▶ WORK REQUEST
Lines from the one containing "pink plate [561,316,655,404]" through the final line of the entries below: reproduce them exactly, all of them and only them.

▶ DATA

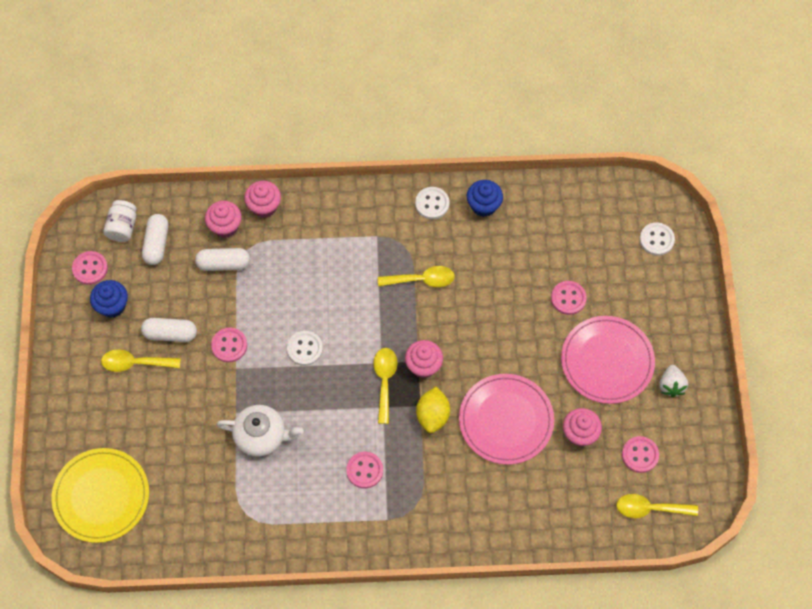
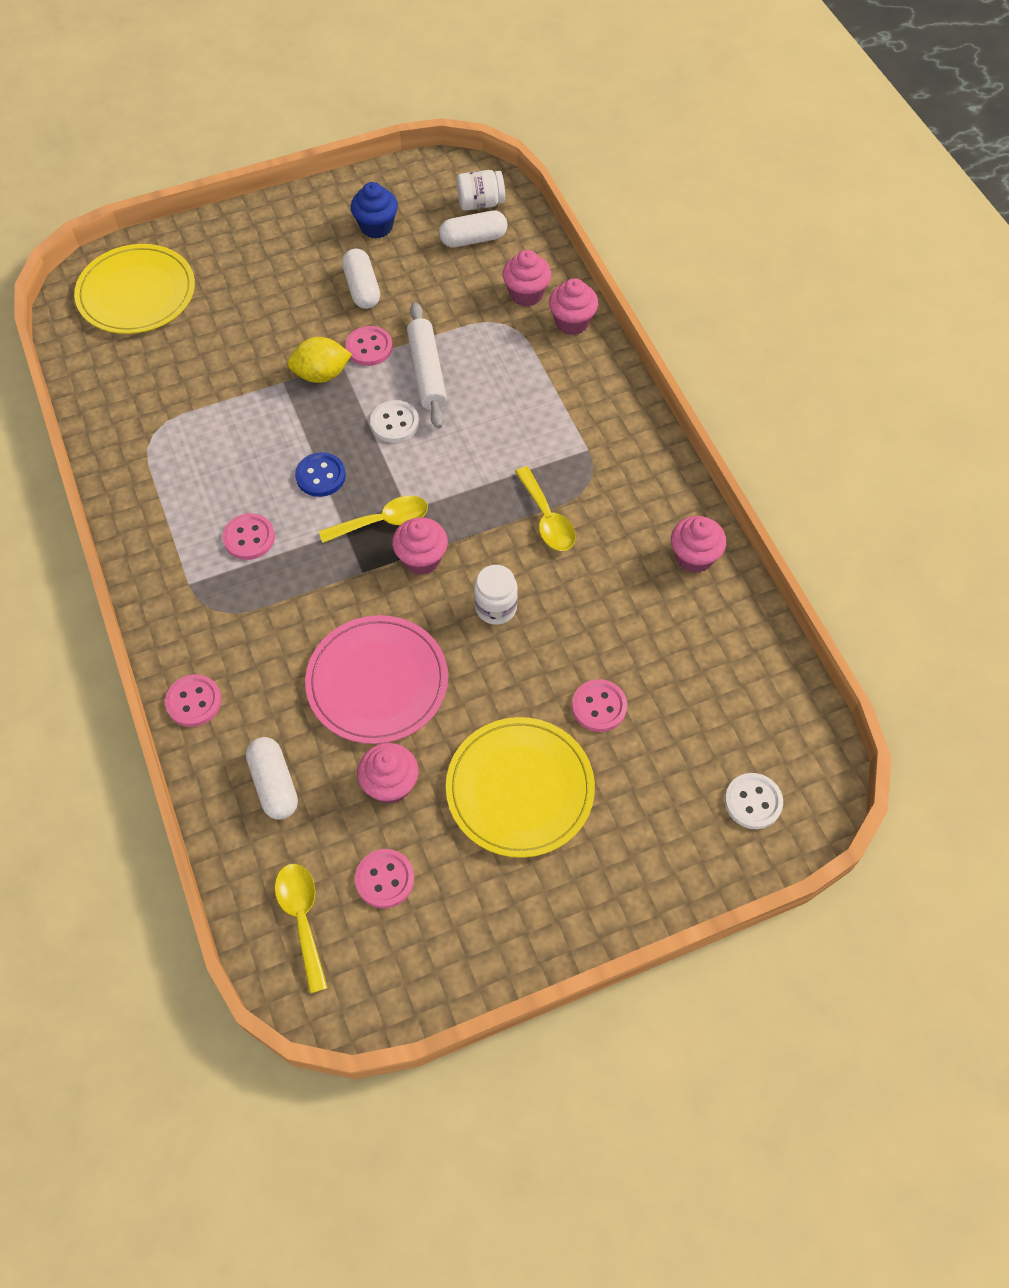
camera: 70 degrees right, 5 degrees down
pink button [72,251,108,285] -> pink button moved to [165,674,222,727]
yellow spoon [101,349,181,372] -> none
white capsule [195,248,250,271] -> white capsule moved to [246,737,298,820]
white teapot [216,405,304,457] -> none
white button [415,187,449,219] -> none
yellow lemon [416,387,450,433] -> yellow lemon moved to [288,337,352,383]
blue cupcake [467,180,503,217] -> pink cupcake [671,516,726,573]
pink plate [561,316,655,404] -> yellow plate [446,717,595,858]
white strawberry [659,365,688,397] -> none
none -> blue button [295,452,346,497]
none -> white rolling pin [407,302,447,429]
none -> white jar [474,565,518,625]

▶ ANSWER FOR THIS EXERCISE
pink plate [561,316,655,404] -> yellow plate [446,717,595,858]
white strawberry [659,365,688,397] -> none
none -> blue button [295,452,346,497]
none -> white rolling pin [407,302,447,429]
none -> white jar [474,565,518,625]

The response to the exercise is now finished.